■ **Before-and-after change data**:
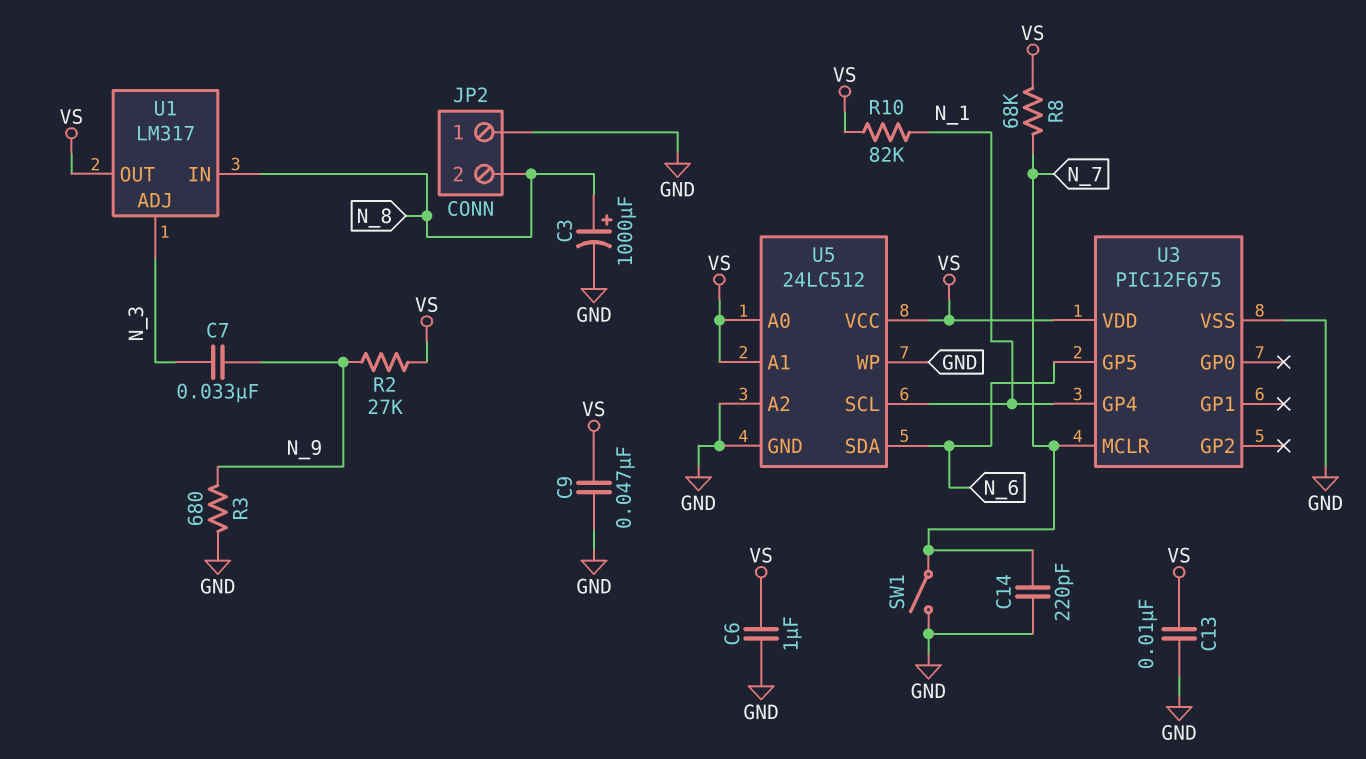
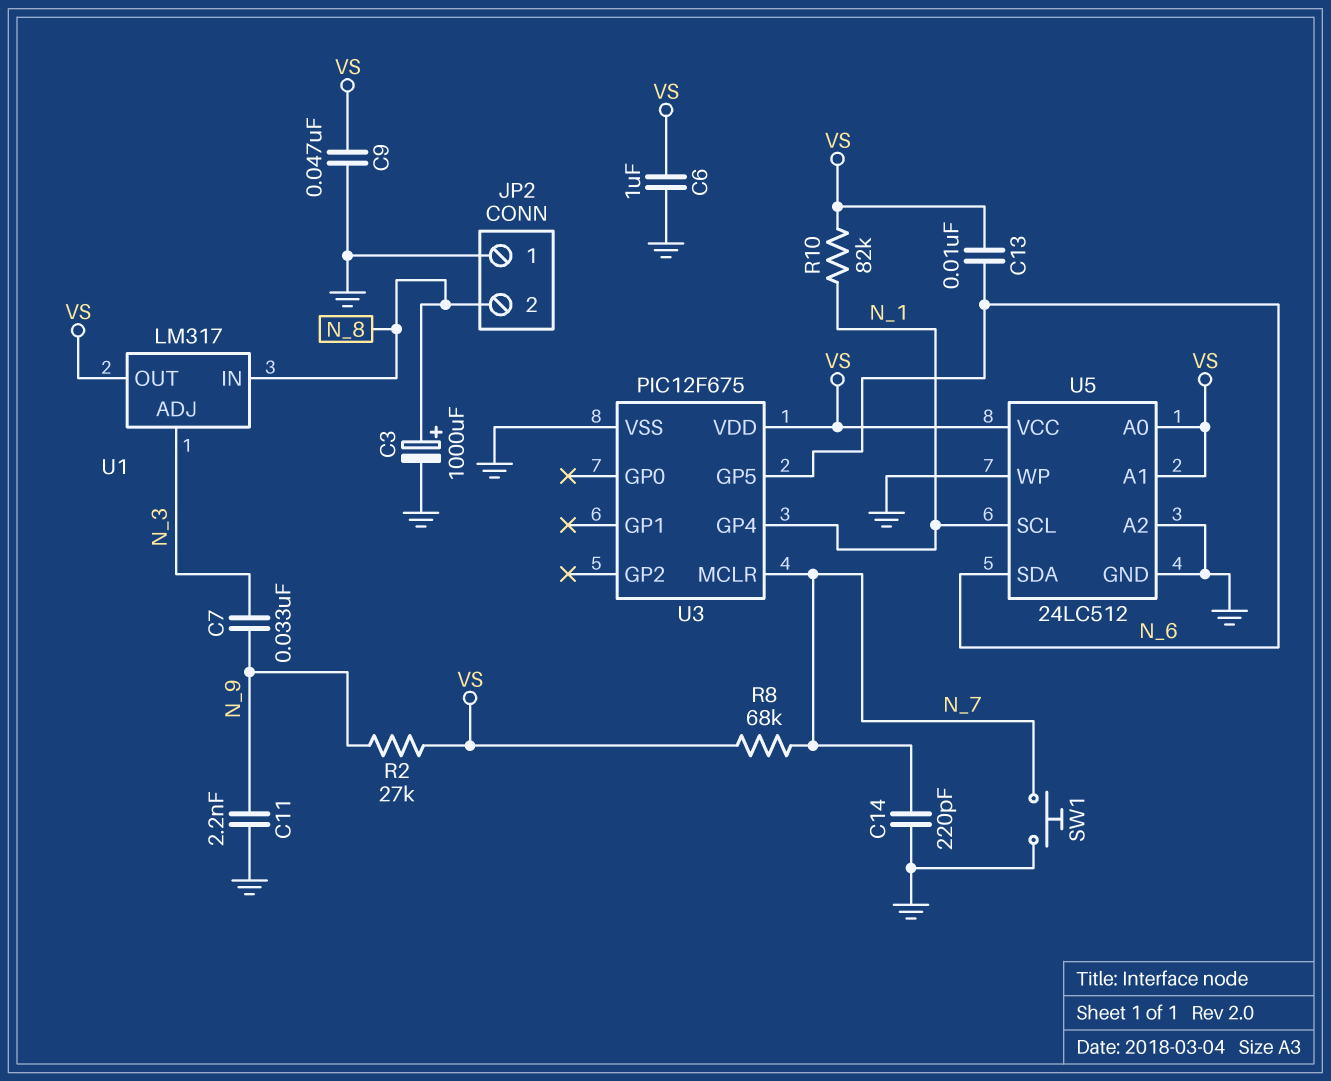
C11: none -> 2.2nF (GND, N_9)
C13: 10nF (GND, VS) -> 10nF (N_6, VS)
R3: 680 (GND, N_9) -> none
SW1: switch (GND, N_7) -> button (GND, N_7)

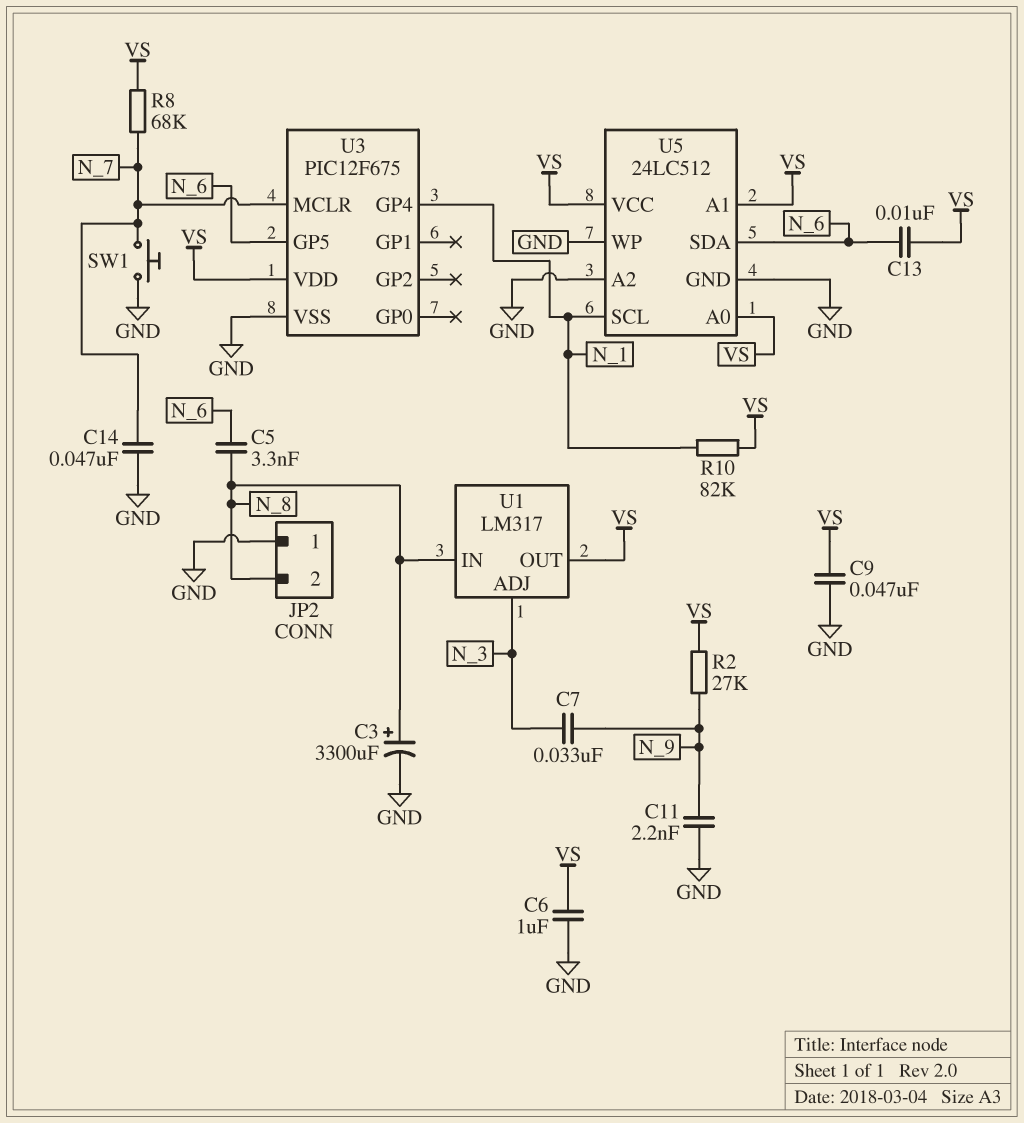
C3: 1000uF (plus N_8, minus GND) -> 3300uF (plus N_8, minus GND)
C5: none -> 3.3nF (N_6, N_8)
C14: 220pF (GND, N_7) -> 47nF (GND, N_7)

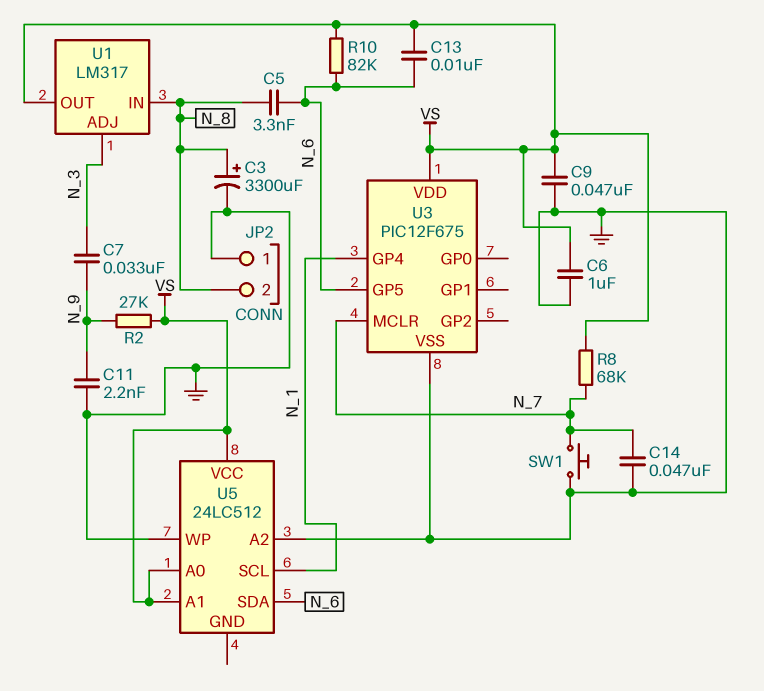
R10: 82k (N_1, VS) -> 82k (N_6, VS)
U5 pin GND: GND -> none

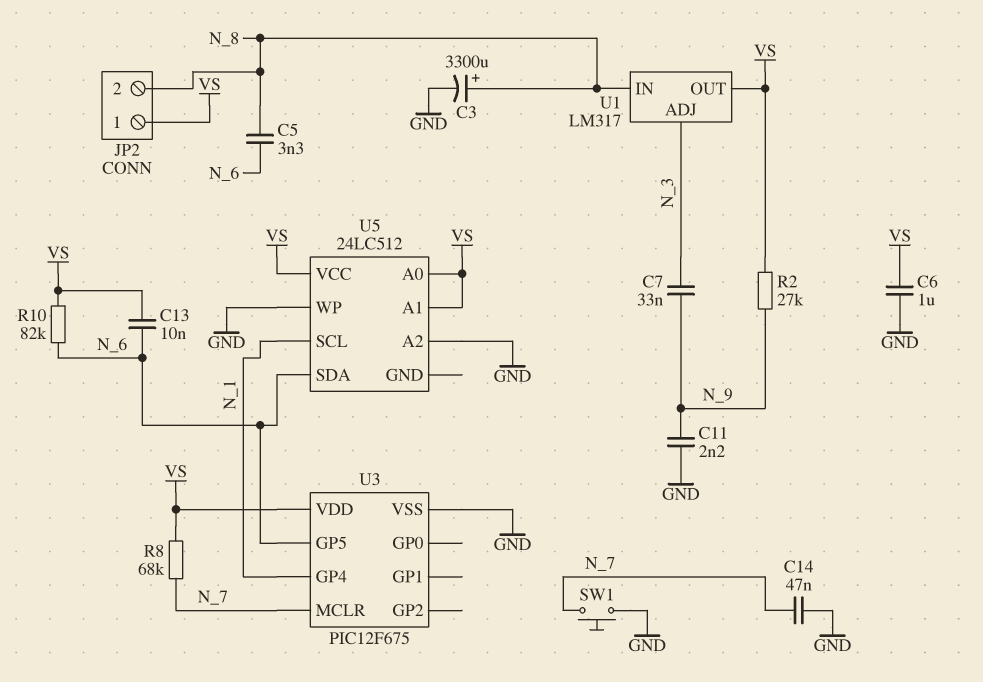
C9: 47nF (GND, VS) -> none
JP2 pin 1: GND -> VS

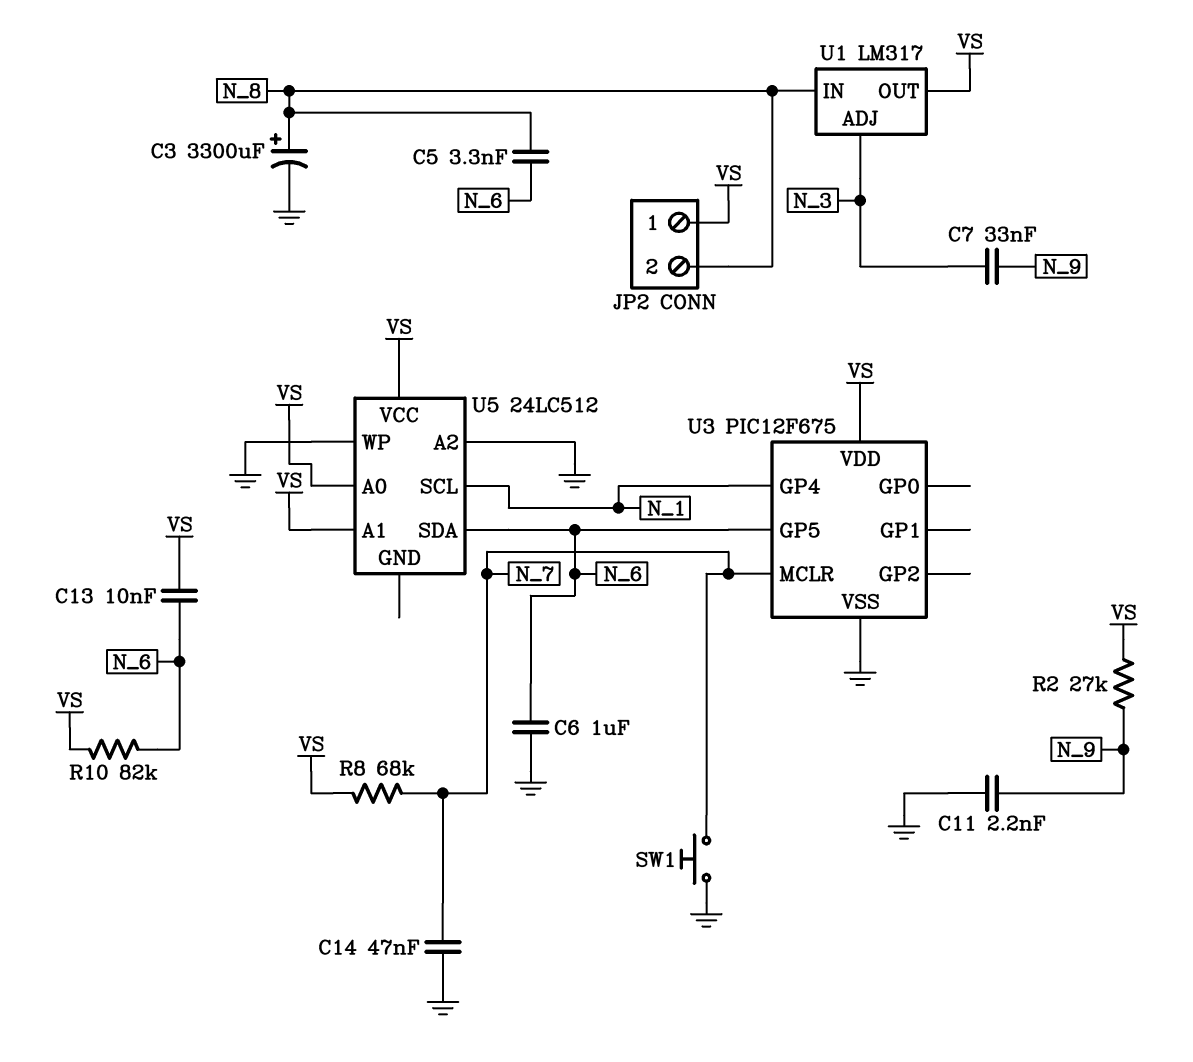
C6: 1uF (GND, VS) -> 1uF (GND, N_6)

■ **EXERCISE**: Determine how many lines of the entries above carry the string "none", and give that number alone.

■ **ANSWER BOX**: 5